Scene image comparisons
--- START ---

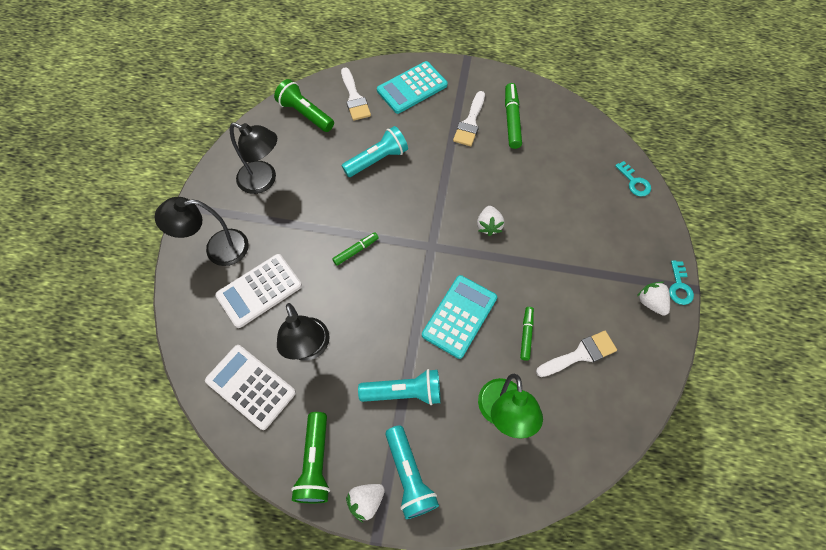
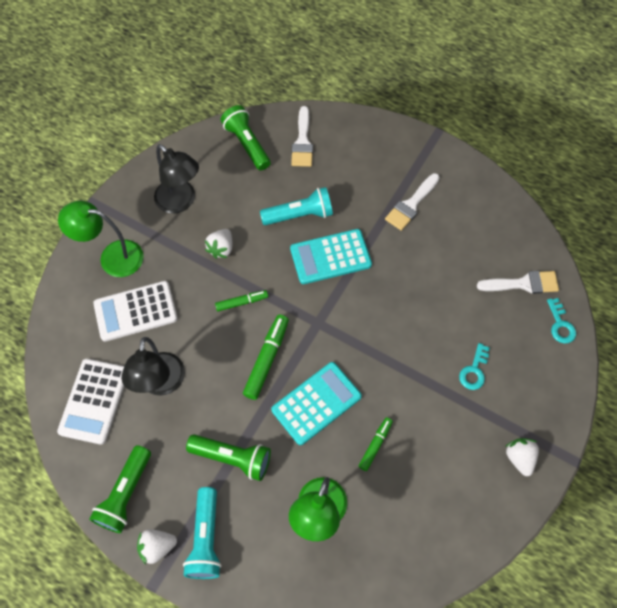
camera: 20 degrees right, 0 degrees up
black lamp [154,197,249,266] -> green lamp [58,201,144,277]
white calculator [205,345,296,430] -> white calculator turned 135 degrees counterclockwise [57,359,124,445]
turquoise flashlight [358,369,441,405] -> green flashlight [186,434,271,481]
turquoise calculator [377,61,448,114] -> turquoise calculator moved to [290,229,372,284]
white strawberry [477,206,504,236] -> white strawberry moved to [205,229,232,259]
green marker [505,83,522,149] -> green marker moved to [243,315,289,400]
white brush [536,331,617,377] -> white brush moved to [477,271,559,294]
turquoise key [669,260,694,305] -> turquoise key moved to [459,343,490,390]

--- END ---

*Directive:*
The lines from the start of the records above through the line that holds "turquoise flashlight [358,369,441,405]" are to be copied exactly, both ends included, and no pictures are to be copied.

*Written solution:*
camera: 20 degrees right, 0 degrees up
black lamp [154,197,249,266] -> green lamp [58,201,144,277]
white calculator [205,345,296,430] -> white calculator turned 135 degrees counterclockwise [57,359,124,445]
turquoise flashlight [358,369,441,405] -> green flashlight [186,434,271,481]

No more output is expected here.